• [Input for this task]:
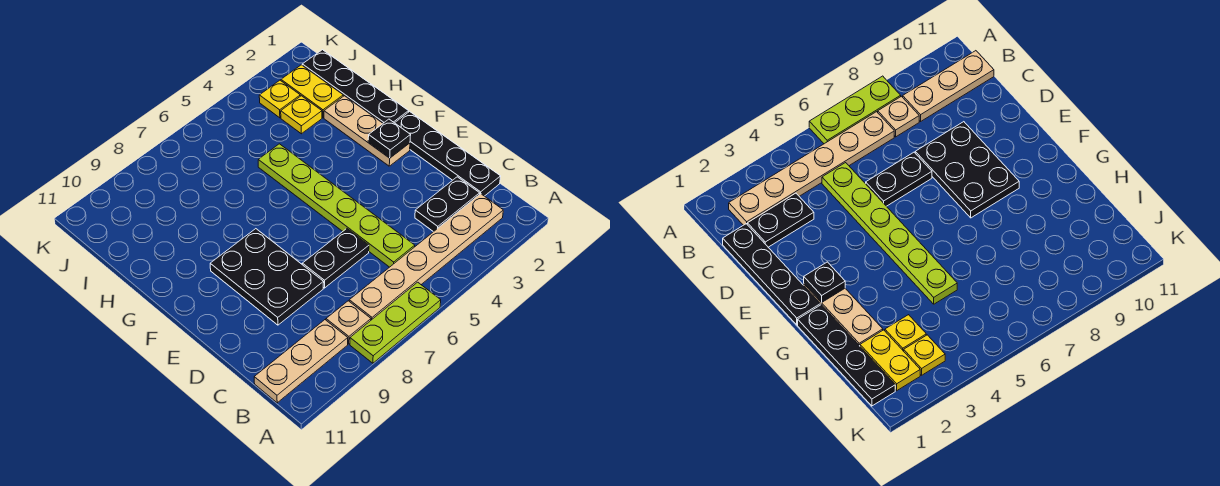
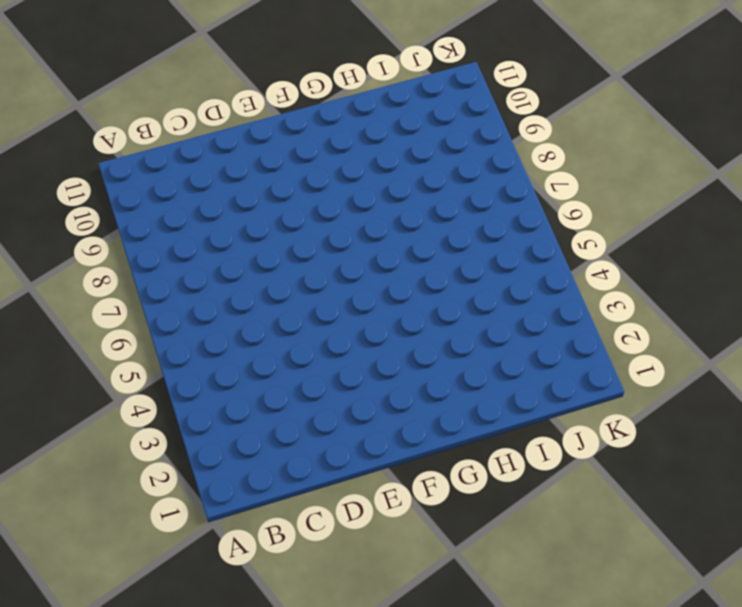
none -> lime plate A6:A8 level 1
none -> tan plate B2:B7 level 1
none -> tan plate B8 level 1

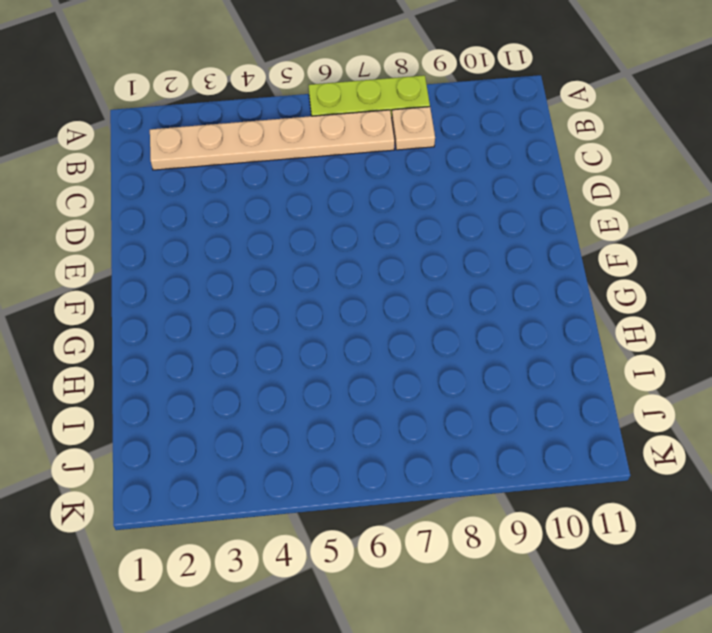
none -> tan plate B9:B11 level 1
none -> black plate C1:F1 level 1
none -> black plate C2:C3 level 1

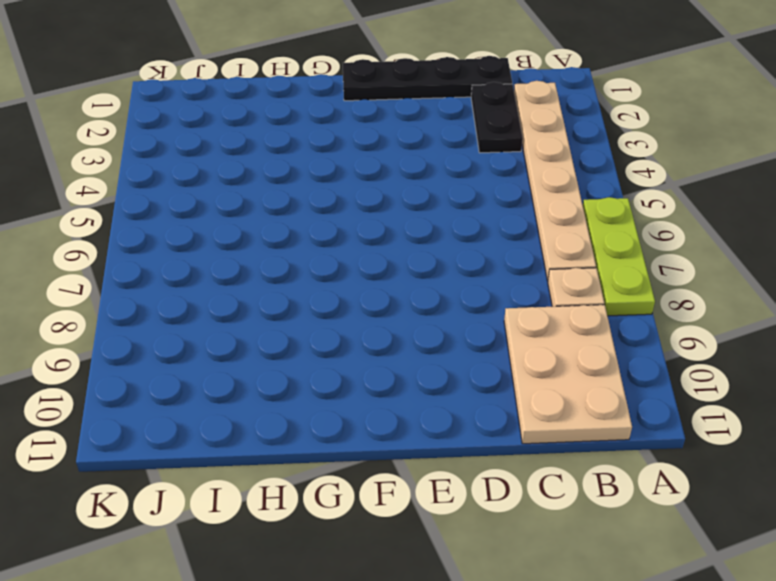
tan plate B9:C11 level 1 -> tan plate B9:B11 level 1
none -> lime plate C5:H5 level 1
none -> black plate D6:D7 level 1
none -> black plate D8:F9 level 1

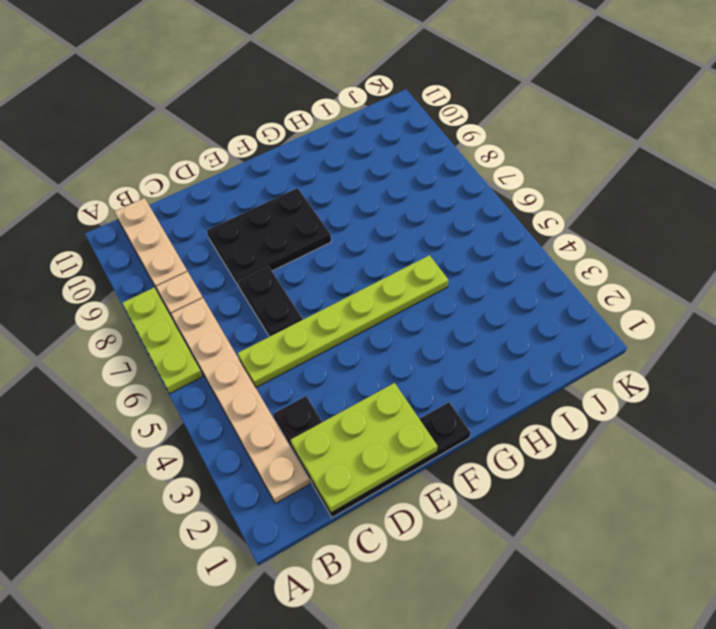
lime plate C1:E2 level 2 -> none
none -> tan plate F2:H2 level 1
none -> black plate G1:J1 level 1
none -> yellow plate I2:J2 level 1

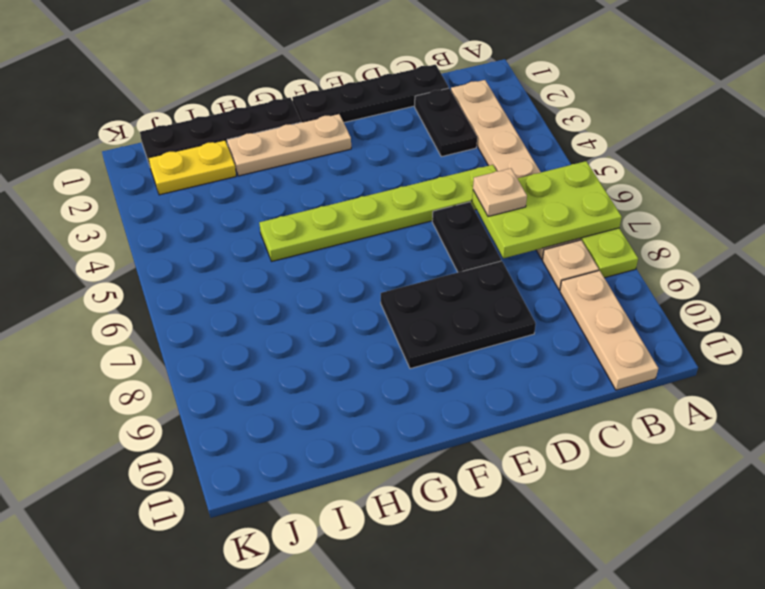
lime plate A6:C7 level 2 -> none
tan plate C6 level 3 -> none
none -> yellow plate I3 level 1
none -> yellow plate J3 level 1
none -> black plate F2 level 2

• [Aim of the exercise]: Your reply should consist only of the lines running from the line with "none -> black plate G1:J1 level 1" to the end of the entries, both included, copied exactly and without any pictures.

• [Answer box]:
none -> black plate G1:J1 level 1
none -> yellow plate I2:J2 level 1

lime plate A6:C7 level 2 -> none
tan plate C6 level 3 -> none
none -> yellow plate I3 level 1
none -> yellow plate J3 level 1
none -> black plate F2 level 2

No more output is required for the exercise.